● TASK DESCRIPTION
Skip the images and restate every line of the records exactly.

● Stored entries

· · · · ·

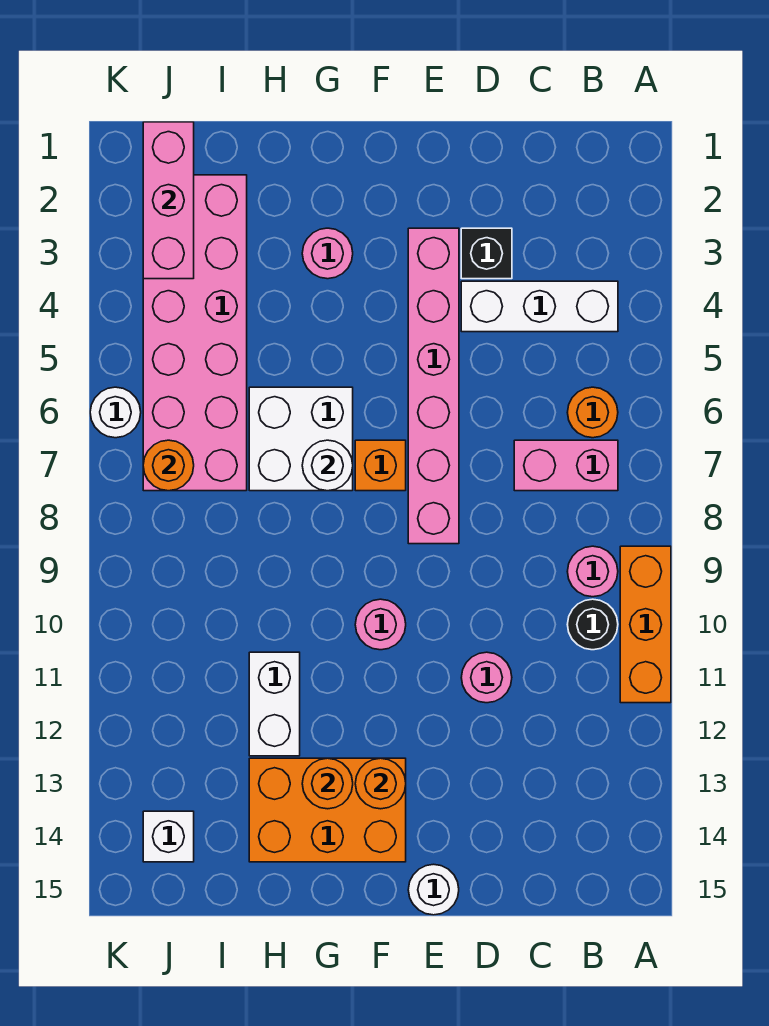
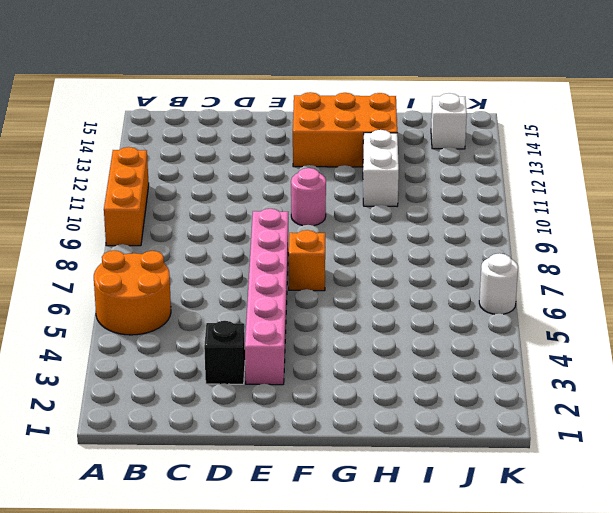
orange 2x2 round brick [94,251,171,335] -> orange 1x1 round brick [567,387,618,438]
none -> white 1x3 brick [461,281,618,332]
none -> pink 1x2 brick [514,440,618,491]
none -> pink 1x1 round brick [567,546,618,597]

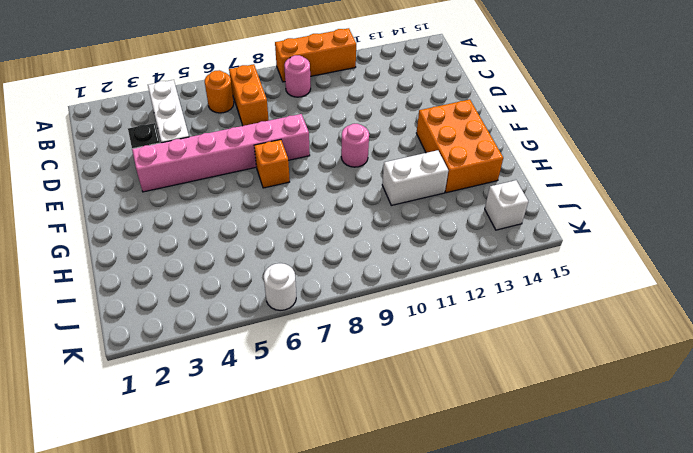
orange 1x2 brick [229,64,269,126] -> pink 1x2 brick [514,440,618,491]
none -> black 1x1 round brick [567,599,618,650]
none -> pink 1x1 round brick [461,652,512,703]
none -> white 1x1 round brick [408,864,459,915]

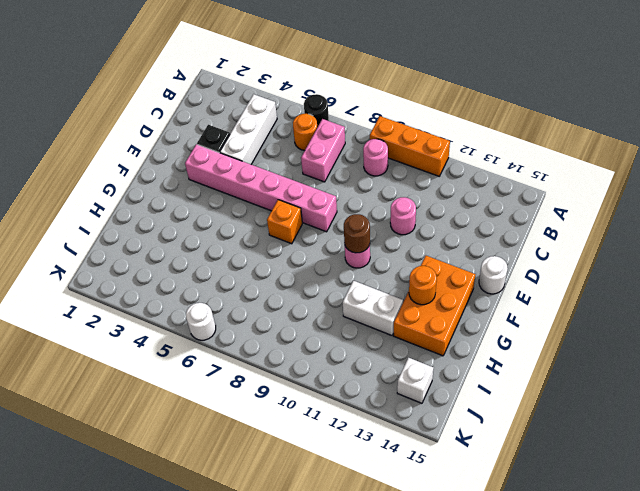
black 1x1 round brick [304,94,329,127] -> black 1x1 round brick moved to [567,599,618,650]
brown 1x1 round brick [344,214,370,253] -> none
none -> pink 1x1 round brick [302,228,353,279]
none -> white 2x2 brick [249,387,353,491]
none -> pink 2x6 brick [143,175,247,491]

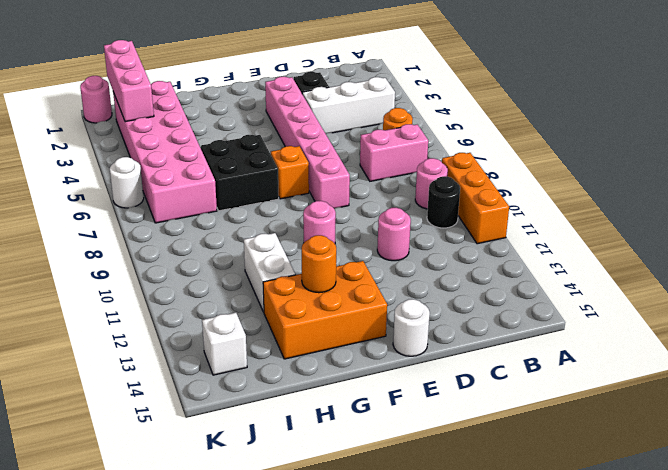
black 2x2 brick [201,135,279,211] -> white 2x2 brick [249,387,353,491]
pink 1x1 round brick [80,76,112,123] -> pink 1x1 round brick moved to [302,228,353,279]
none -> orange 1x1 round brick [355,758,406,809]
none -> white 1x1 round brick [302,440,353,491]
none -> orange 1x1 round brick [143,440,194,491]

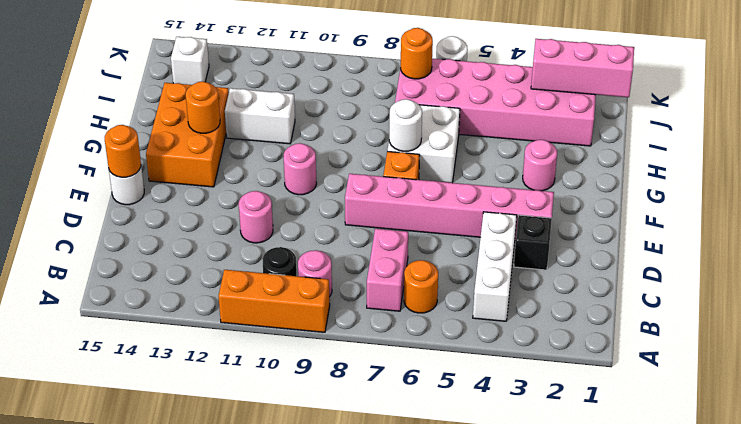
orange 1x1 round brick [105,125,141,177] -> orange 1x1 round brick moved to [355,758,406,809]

· · · · ·

● FINAL ANSWER
orange 2x2 round brick [94,251,171,335] -> orange 1x1 round brick [567,387,618,438]
none -> white 1x3 brick [461,281,618,332]
none -> pink 1x2 brick [514,440,618,491]
none -> pink 1x1 round brick [567,546,618,597]

orange 1x2 brick [229,64,269,126] -> pink 1x2 brick [514,440,618,491]
none -> black 1x1 round brick [567,599,618,650]
none -> pink 1x1 round brick [461,652,512,703]
none -> white 1x1 round brick [408,864,459,915]

black 1x1 round brick [304,94,329,127] -> black 1x1 round brick moved to [567,599,618,650]
brown 1x1 round brick [344,214,370,253] -> none
none -> pink 1x1 round brick [302,228,353,279]
none -> white 2x2 brick [249,387,353,491]
none -> pink 2x6 brick [143,175,247,491]

black 2x2 brick [201,135,279,211] -> white 2x2 brick [249,387,353,491]
pink 1x1 round brick [80,76,112,123] -> pink 1x1 round brick moved to [302,228,353,279]
none -> orange 1x1 round brick [355,758,406,809]
none -> white 1x1 round brick [302,440,353,491]
none -> orange 1x1 round brick [143,440,194,491]

orange 1x1 round brick [105,125,141,177] -> orange 1x1 round brick moved to [355,758,406,809]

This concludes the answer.